Assigned task.
Starting at the line containing "D2: diode 1N4007 (A NET9, K U1/PB2) -> none" and ending at the line containing "U7 pin VS: none -> +5V", transcribe the listing below exactly. Keep both end lines, skip the pictures, and copy nothing else.

-------------------------

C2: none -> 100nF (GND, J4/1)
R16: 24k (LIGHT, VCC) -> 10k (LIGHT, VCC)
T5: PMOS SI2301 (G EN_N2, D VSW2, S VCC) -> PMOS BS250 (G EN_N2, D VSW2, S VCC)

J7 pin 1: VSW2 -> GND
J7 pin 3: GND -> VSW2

-------------------------

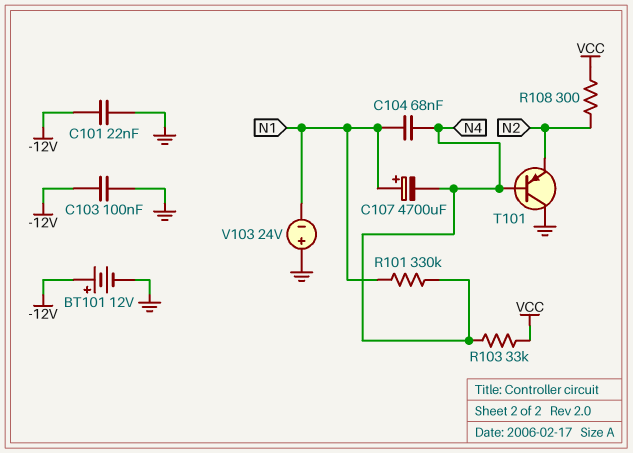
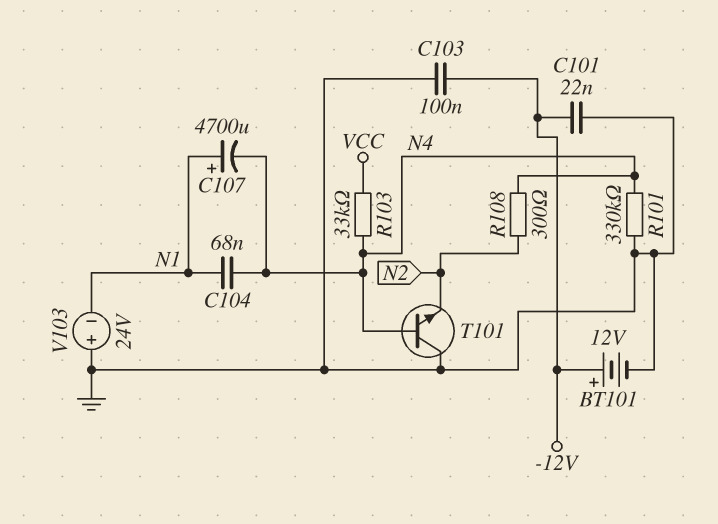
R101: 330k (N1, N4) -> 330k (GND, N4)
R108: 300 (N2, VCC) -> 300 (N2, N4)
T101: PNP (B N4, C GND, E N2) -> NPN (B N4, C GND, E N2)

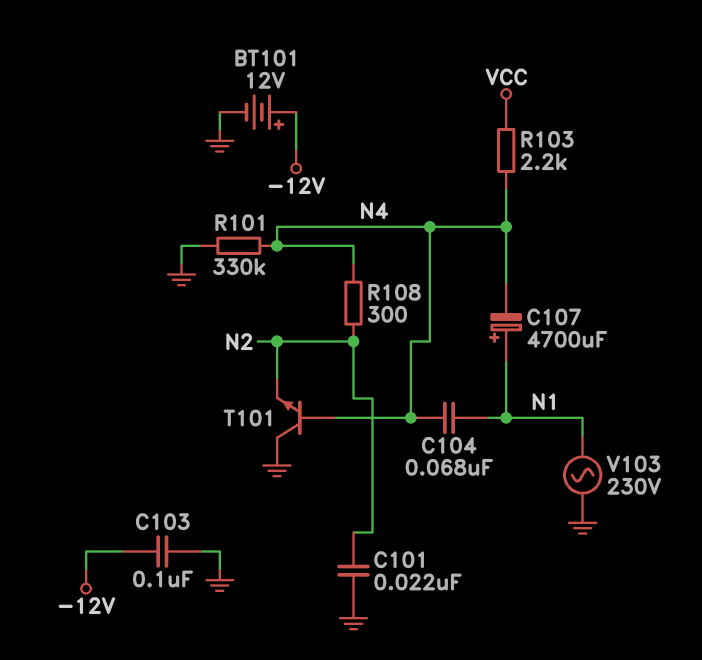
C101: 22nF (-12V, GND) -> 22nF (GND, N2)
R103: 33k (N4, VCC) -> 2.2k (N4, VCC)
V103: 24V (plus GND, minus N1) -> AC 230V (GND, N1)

-------------------------

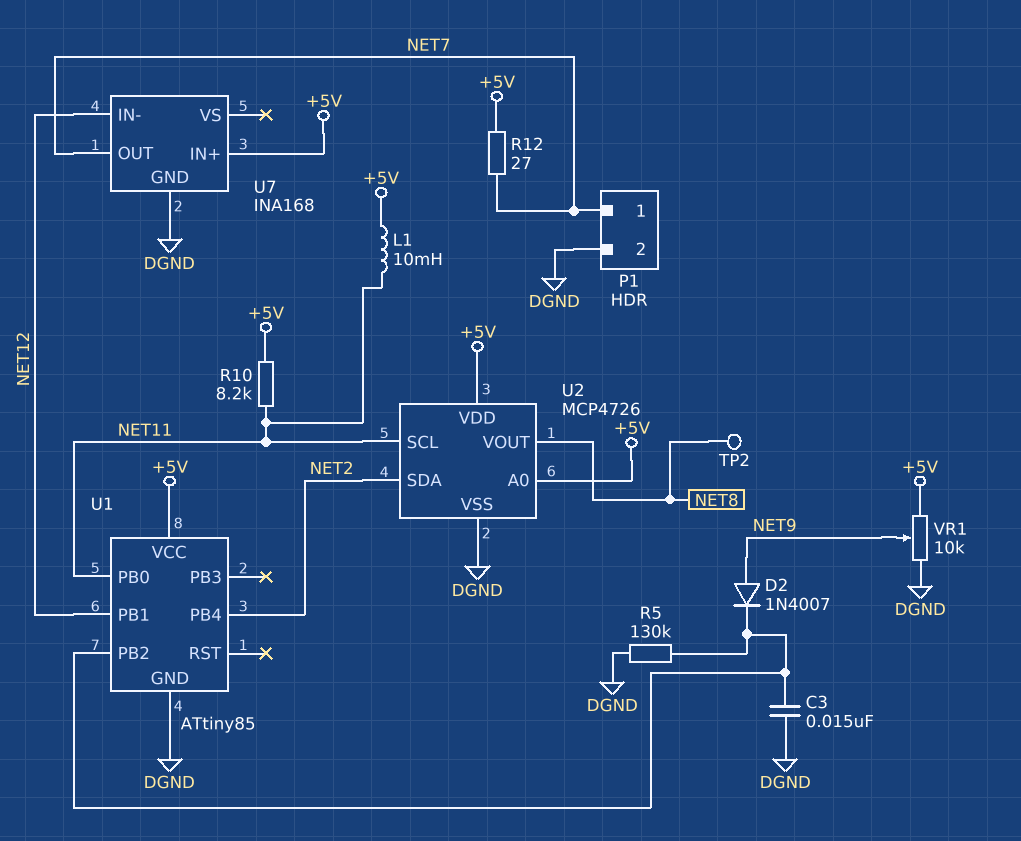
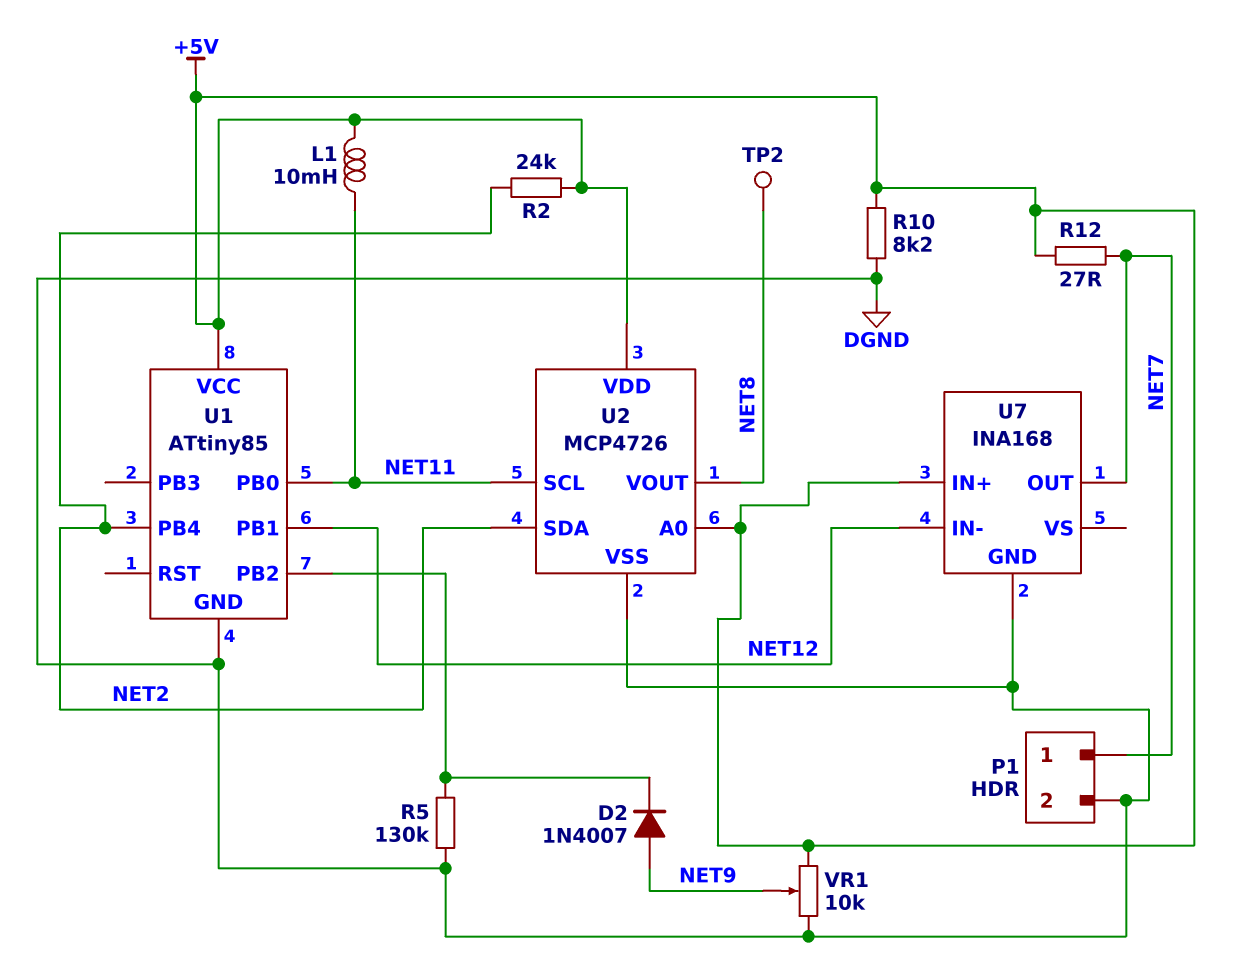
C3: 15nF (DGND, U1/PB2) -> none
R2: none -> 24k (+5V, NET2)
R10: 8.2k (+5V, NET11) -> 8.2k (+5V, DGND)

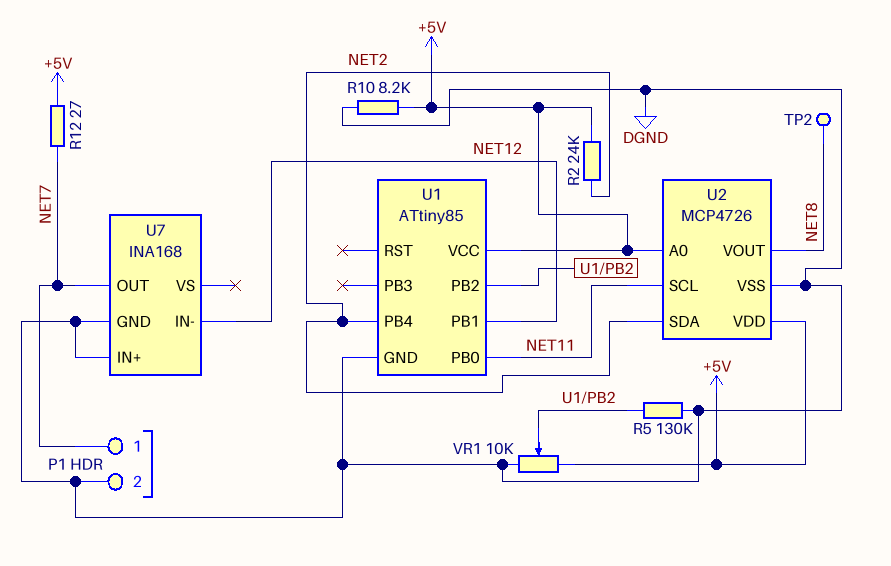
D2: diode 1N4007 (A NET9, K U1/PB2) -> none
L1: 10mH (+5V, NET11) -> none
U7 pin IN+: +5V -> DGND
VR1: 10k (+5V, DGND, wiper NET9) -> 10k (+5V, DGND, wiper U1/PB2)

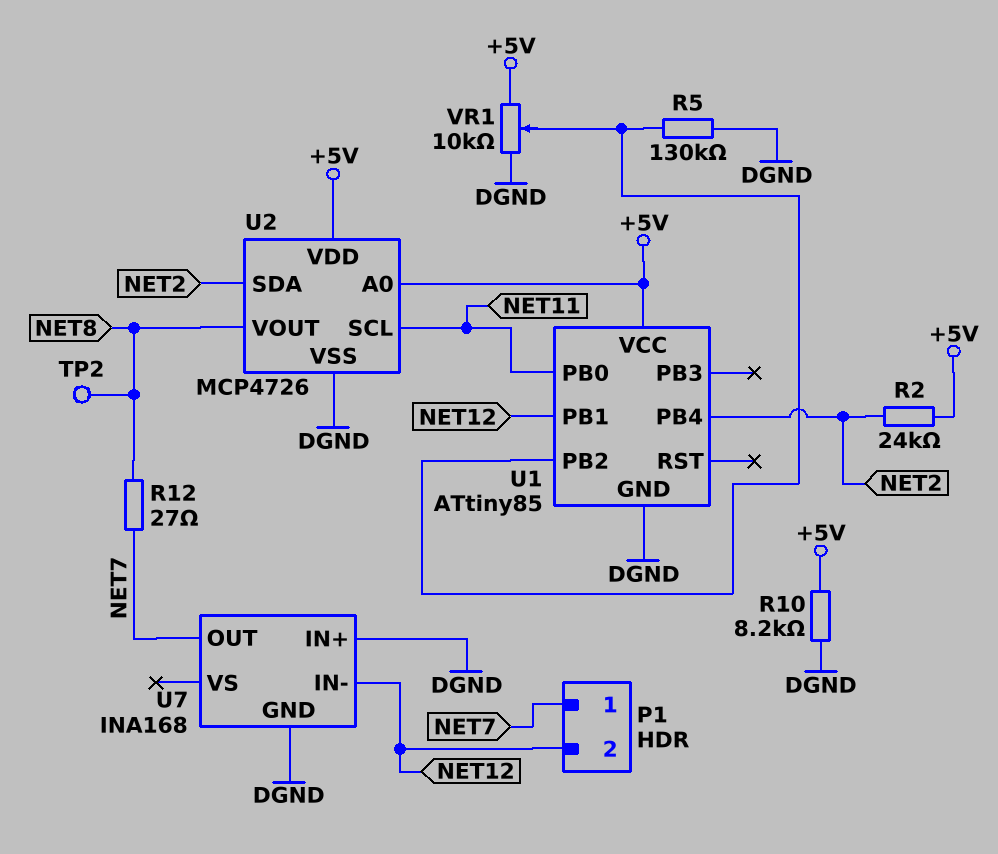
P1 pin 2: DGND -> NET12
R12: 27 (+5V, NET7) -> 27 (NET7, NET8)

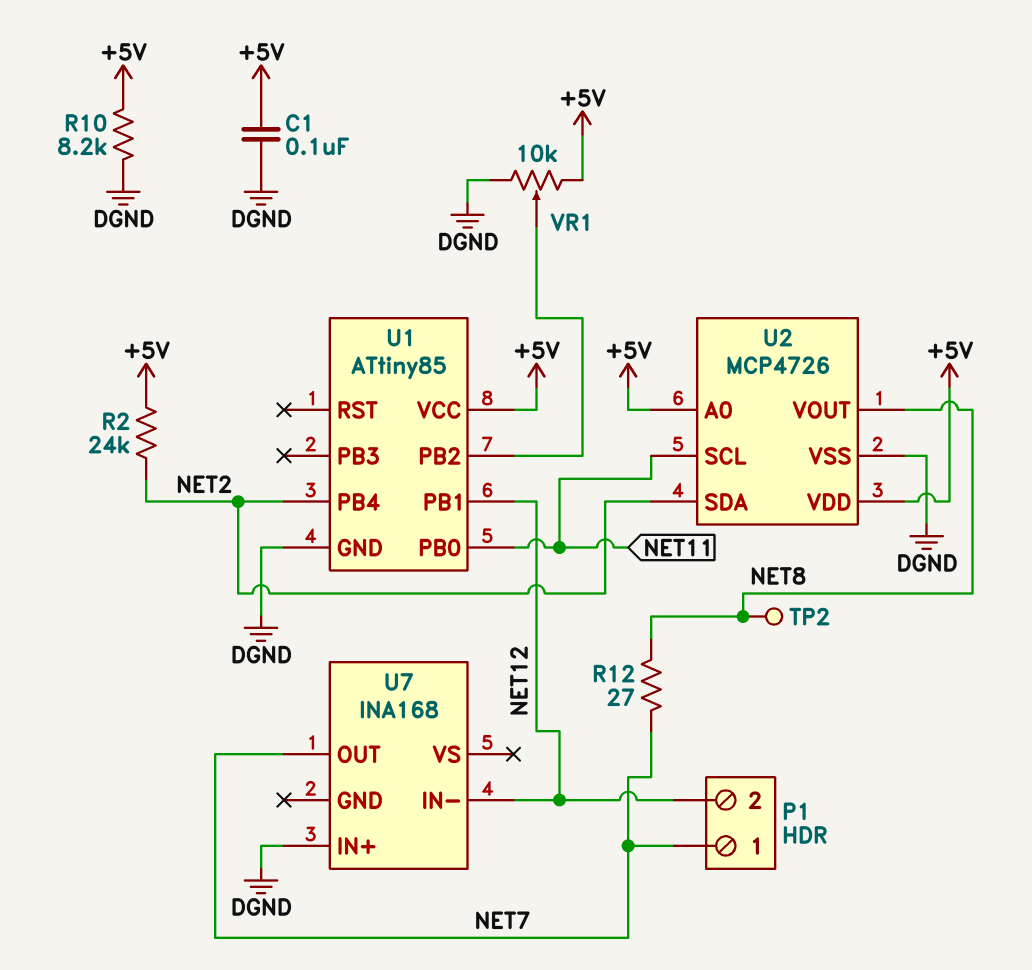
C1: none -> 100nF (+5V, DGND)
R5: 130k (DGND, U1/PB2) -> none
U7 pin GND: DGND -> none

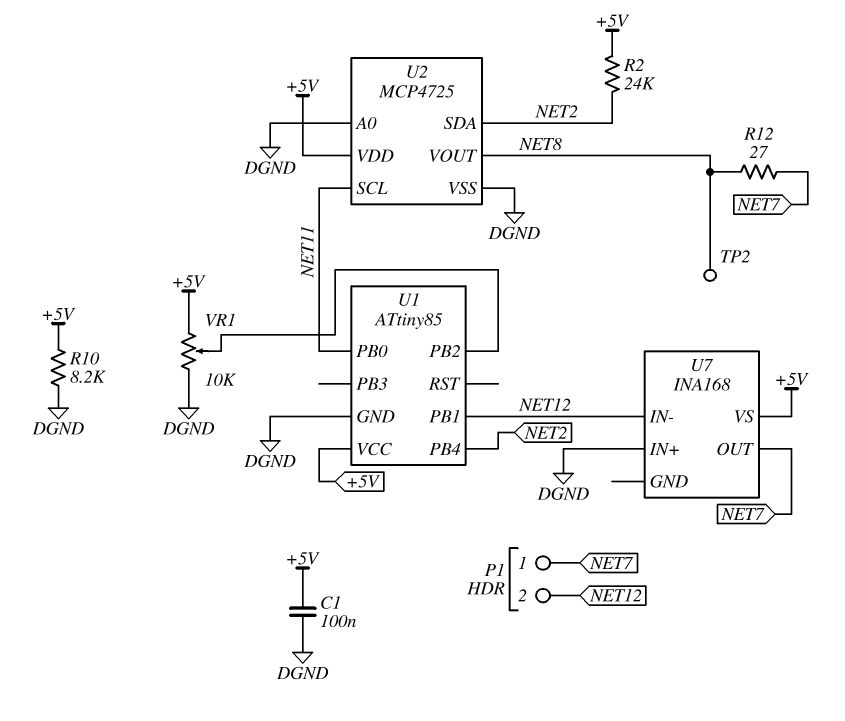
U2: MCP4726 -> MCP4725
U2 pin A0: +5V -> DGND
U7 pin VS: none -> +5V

-------------------------

Result of this task.
D2: diode 1N4007 (A NET9, K U1/PB2) -> none
L1: 10mH (+5V, NET11) -> none
U7 pin IN+: +5V -> DGND
VR1: 10k (+5V, DGND, wiper NET9) -> 10k (+5V, DGND, wiper U1/PB2)

P1 pin 2: DGND -> NET12
R12: 27 (+5V, NET7) -> 27 (NET7, NET8)

C1: none -> 100nF (+5V, DGND)
R5: 130k (DGND, U1/PB2) -> none
U7 pin GND: DGND -> none

U2: MCP4726 -> MCP4725
U2 pin A0: +5V -> DGND
U7 pin VS: none -> +5V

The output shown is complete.